[Opening Material supplied section]

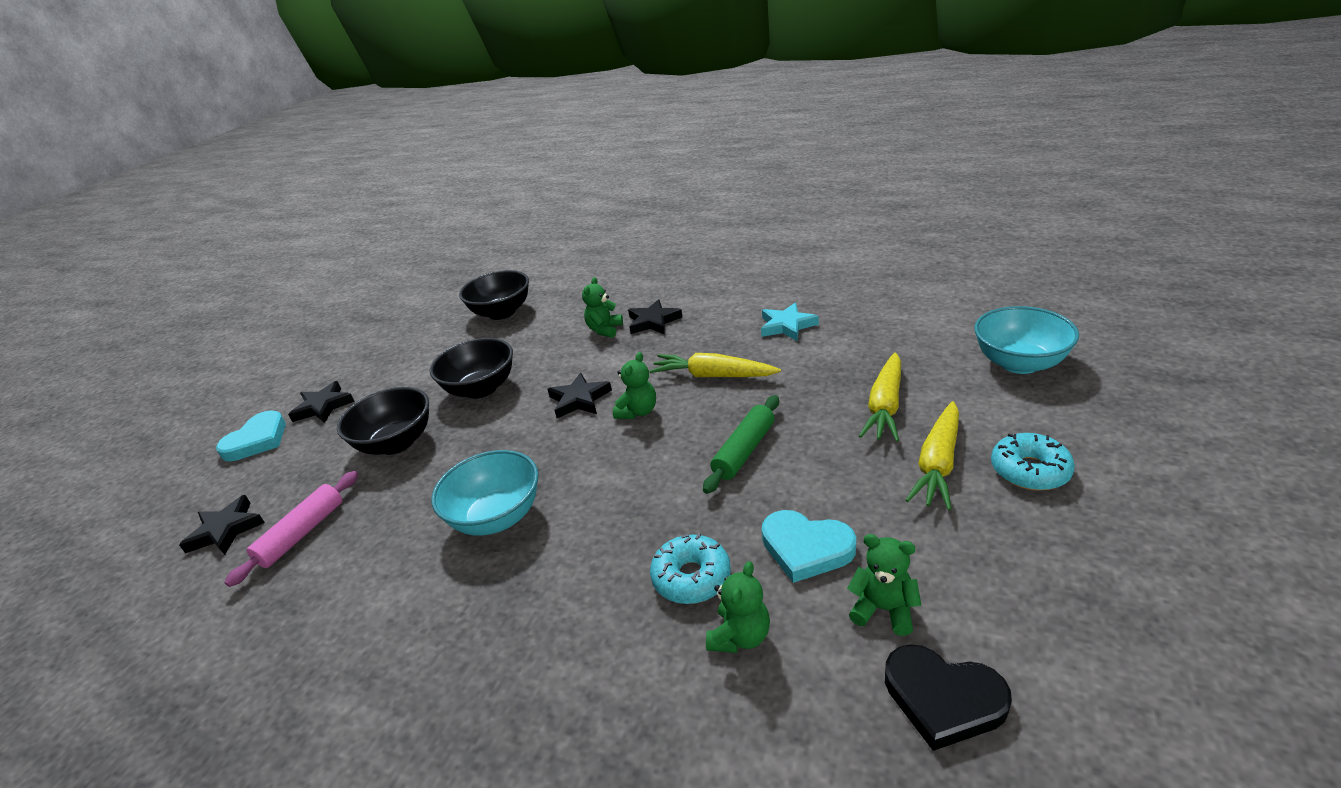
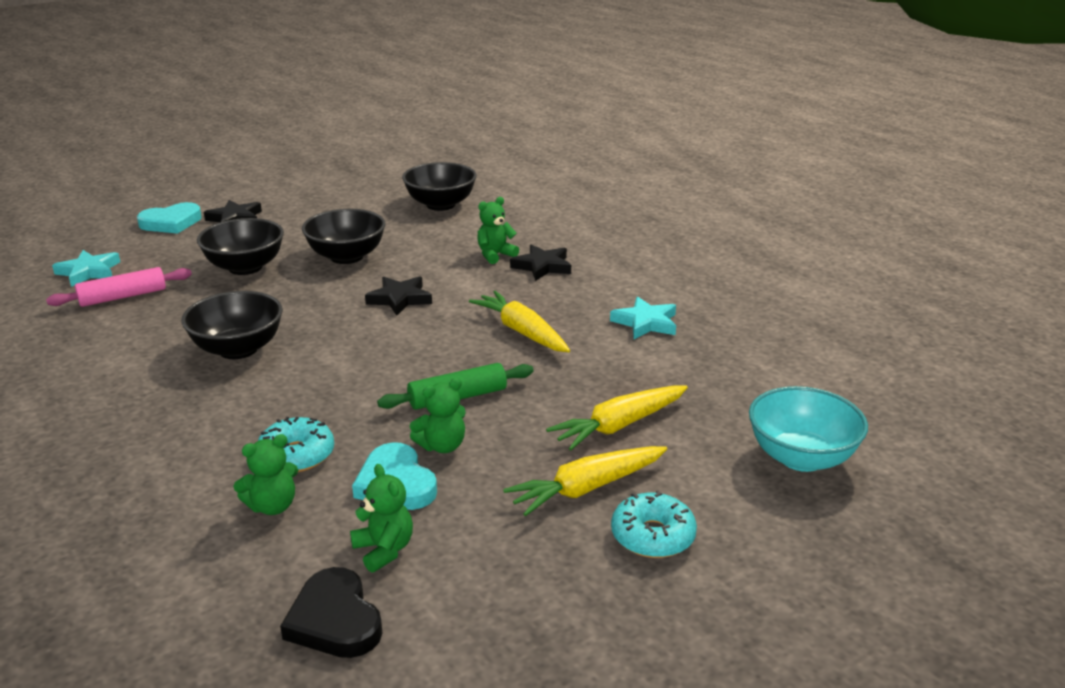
camera: 30 degrees right, 5 degrees down
(226, 530) = (89, 272): black star -> turquoise star
(497, 517) = (238, 349): turquoise bowl -> black bowl
(638, 412) = (426, 329): green teddy bear -> green teddy bear (442, 446)

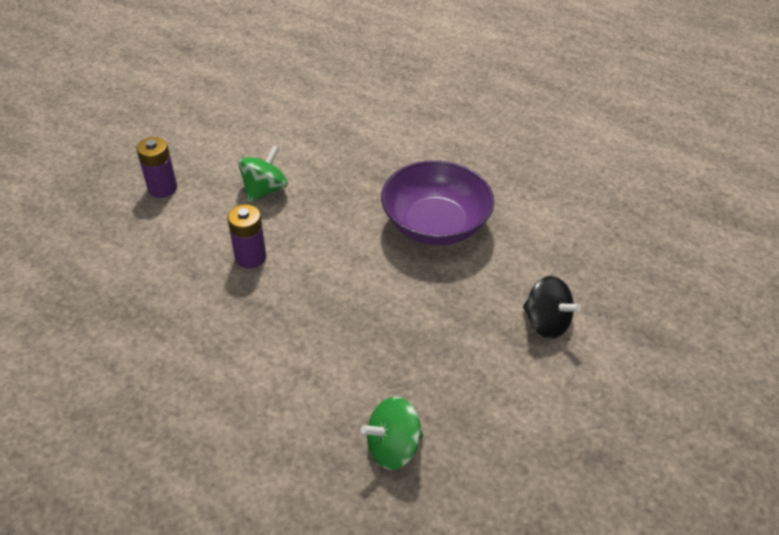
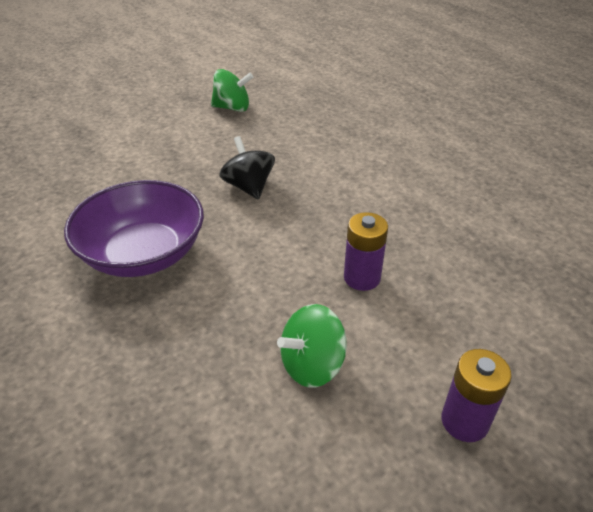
camera: 155 degrees left, 5 degrees down
(393, 447) = (306, 127): green spinning top -> green spinning top (232, 108)
(546, 323) = (138, 156): black spinning top -> black spinning top (249, 187)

[Closing Material supplied section]

> [Work to complete] A word-for-word copy of all the data, without pictures, is the expected output.

> [Output of the task]
camera: 30 degrees right, 5 degrees down
(226, 530) = (89, 272): black star -> turquoise star
(497, 517) = (238, 349): turquoise bowl -> black bowl
(638, 412) = (426, 329): green teddy bear -> green teddy bear (442, 446)

camera: 155 degrees left, 5 degrees down
(393, 447) = (306, 127): green spinning top -> green spinning top (232, 108)
(546, 323) = (138, 156): black spinning top -> black spinning top (249, 187)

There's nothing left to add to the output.